[What is expected] Copy out, from the entries below, each line holding the string "dispenser".

[Provided data]
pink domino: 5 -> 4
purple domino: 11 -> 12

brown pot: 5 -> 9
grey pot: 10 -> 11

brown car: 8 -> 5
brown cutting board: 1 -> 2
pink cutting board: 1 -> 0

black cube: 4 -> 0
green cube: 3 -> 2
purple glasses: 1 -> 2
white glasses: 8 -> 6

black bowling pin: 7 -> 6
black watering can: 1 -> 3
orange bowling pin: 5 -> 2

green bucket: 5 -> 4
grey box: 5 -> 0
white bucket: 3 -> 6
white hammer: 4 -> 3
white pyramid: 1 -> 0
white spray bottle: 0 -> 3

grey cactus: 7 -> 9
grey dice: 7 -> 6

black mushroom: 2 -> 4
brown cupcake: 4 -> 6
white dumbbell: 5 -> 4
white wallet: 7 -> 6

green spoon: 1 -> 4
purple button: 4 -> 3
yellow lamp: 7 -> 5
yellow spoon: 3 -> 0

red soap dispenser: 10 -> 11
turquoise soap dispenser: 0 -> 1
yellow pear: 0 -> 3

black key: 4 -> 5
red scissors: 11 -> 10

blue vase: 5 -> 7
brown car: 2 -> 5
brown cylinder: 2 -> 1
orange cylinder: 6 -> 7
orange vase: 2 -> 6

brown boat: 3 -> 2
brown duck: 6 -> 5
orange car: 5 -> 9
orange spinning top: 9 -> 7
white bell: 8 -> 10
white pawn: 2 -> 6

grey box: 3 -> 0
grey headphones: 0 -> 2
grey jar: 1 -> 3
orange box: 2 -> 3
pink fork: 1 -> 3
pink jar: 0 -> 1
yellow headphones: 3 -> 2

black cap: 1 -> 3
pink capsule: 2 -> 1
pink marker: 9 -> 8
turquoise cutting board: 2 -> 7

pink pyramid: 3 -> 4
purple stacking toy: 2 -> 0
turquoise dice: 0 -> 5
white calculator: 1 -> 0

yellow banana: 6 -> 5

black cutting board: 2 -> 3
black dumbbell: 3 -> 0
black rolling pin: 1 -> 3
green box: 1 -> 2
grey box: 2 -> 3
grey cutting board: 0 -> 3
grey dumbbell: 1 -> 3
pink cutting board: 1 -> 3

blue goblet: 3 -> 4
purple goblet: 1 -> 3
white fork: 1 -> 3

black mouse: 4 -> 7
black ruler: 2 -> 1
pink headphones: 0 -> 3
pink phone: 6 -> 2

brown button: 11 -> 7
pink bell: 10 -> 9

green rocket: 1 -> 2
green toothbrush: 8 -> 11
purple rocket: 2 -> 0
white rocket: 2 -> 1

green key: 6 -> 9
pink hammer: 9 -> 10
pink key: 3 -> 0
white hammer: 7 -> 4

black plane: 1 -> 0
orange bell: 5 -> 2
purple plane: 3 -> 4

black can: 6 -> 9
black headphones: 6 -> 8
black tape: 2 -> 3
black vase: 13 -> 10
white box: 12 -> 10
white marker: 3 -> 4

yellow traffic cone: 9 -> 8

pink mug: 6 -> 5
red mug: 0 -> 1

[Reply]
red soap dispenser: 10 -> 11
turquoise soap dispenser: 0 -> 1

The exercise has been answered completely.